**Source data**
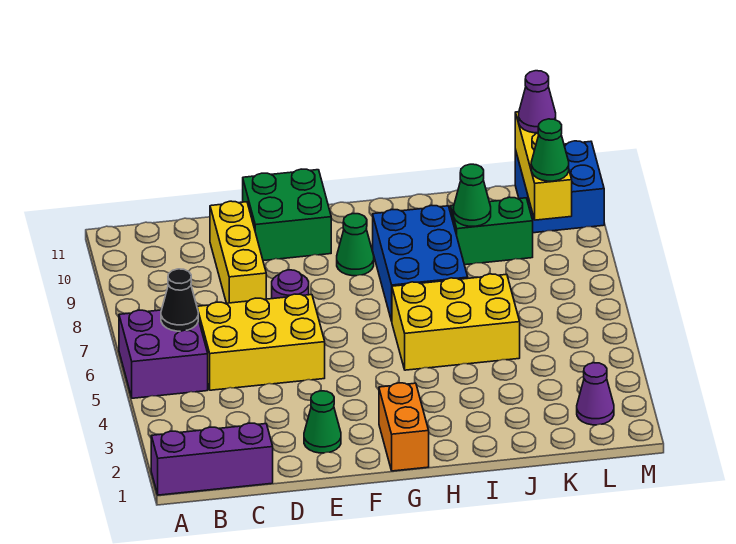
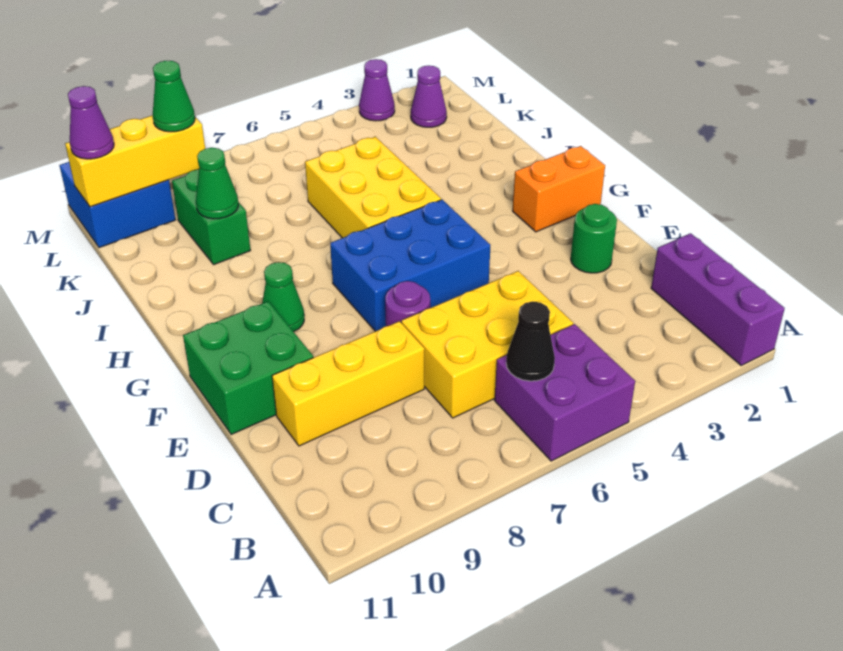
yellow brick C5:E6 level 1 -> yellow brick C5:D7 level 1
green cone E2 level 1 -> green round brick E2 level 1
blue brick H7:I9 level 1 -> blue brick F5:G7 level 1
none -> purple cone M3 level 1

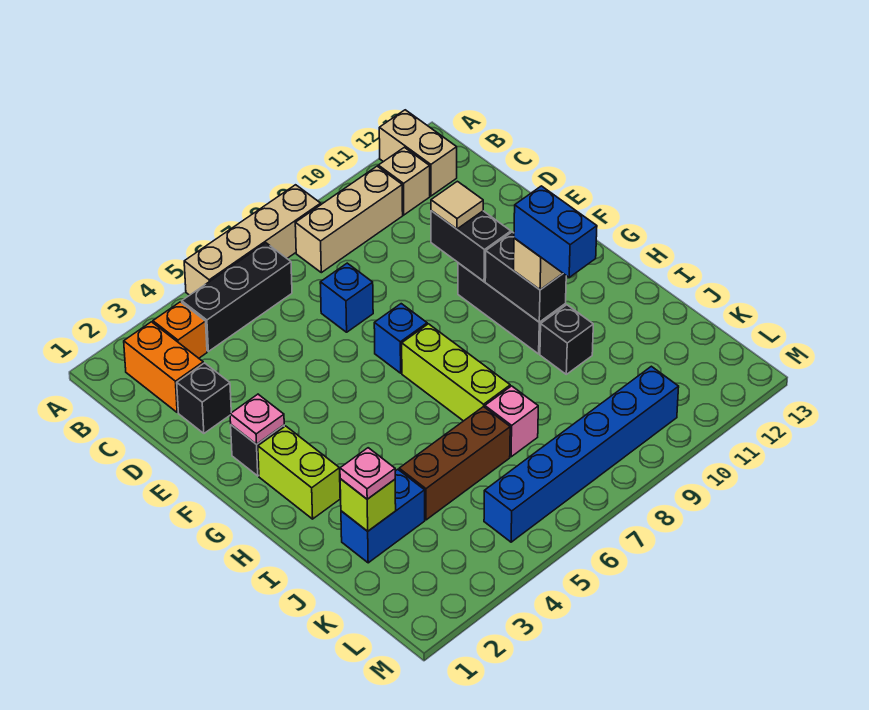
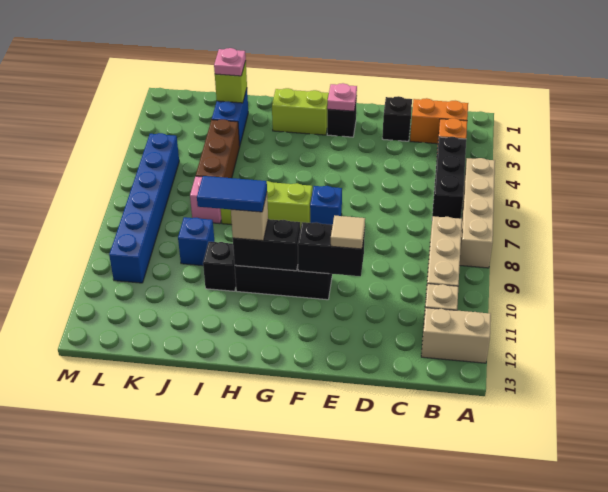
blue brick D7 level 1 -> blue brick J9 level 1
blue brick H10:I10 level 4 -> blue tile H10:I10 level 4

* * *

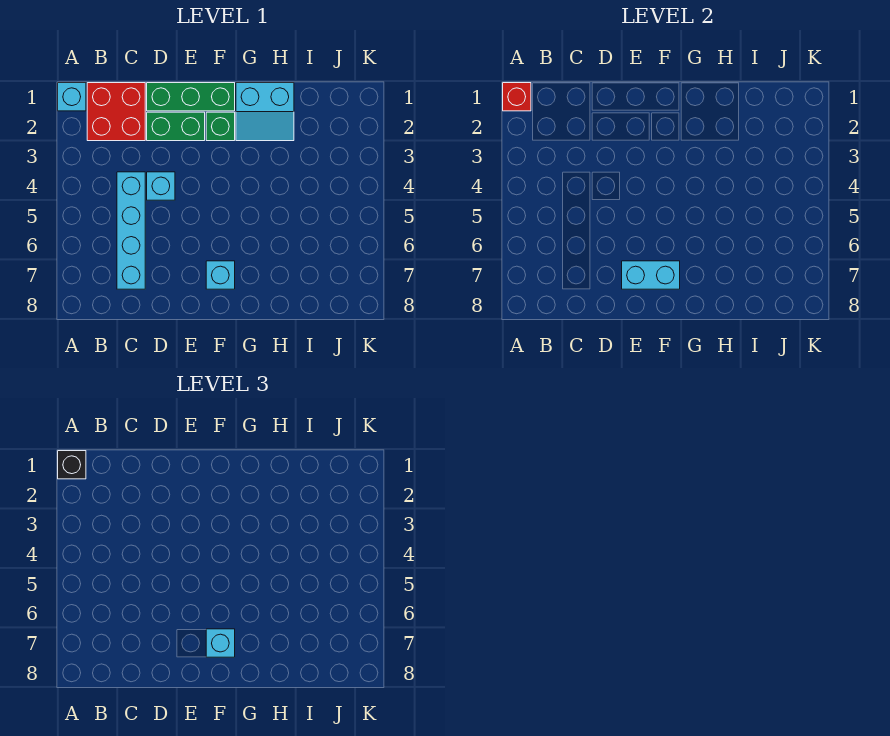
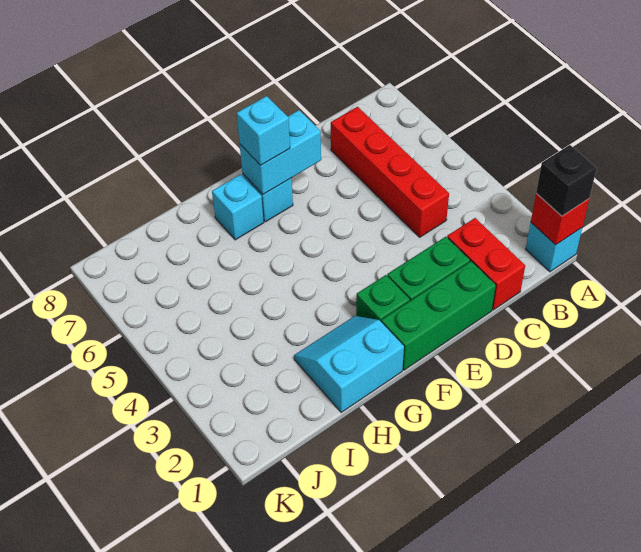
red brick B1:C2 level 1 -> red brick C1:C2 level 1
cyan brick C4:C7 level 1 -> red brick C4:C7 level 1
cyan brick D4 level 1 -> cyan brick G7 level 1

---

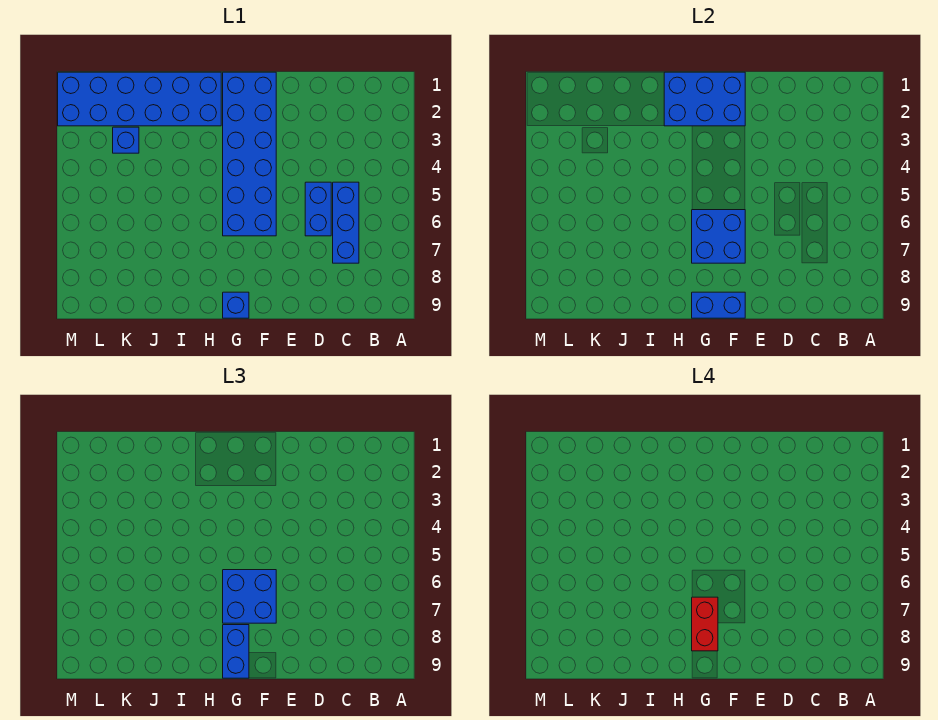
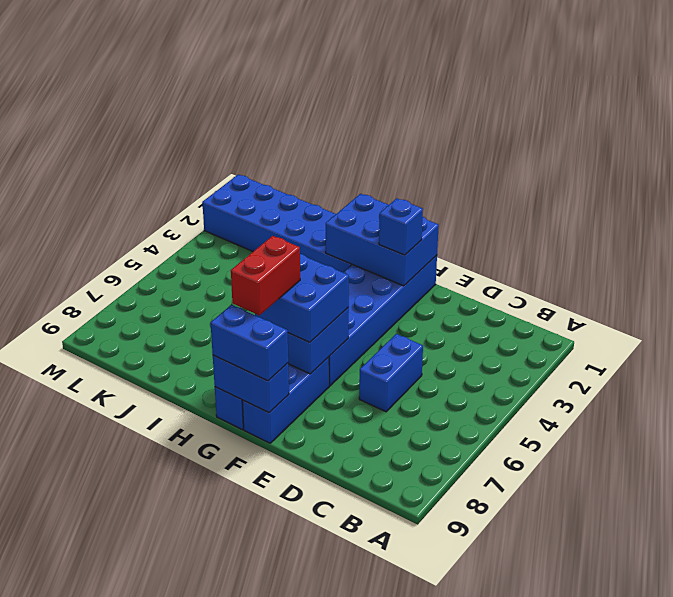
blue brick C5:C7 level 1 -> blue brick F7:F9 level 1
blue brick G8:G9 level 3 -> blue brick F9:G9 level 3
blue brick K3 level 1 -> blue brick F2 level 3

**Problem details**
Among the lines above, count those containing the word "blue" and write only the number.

**Written answer**
6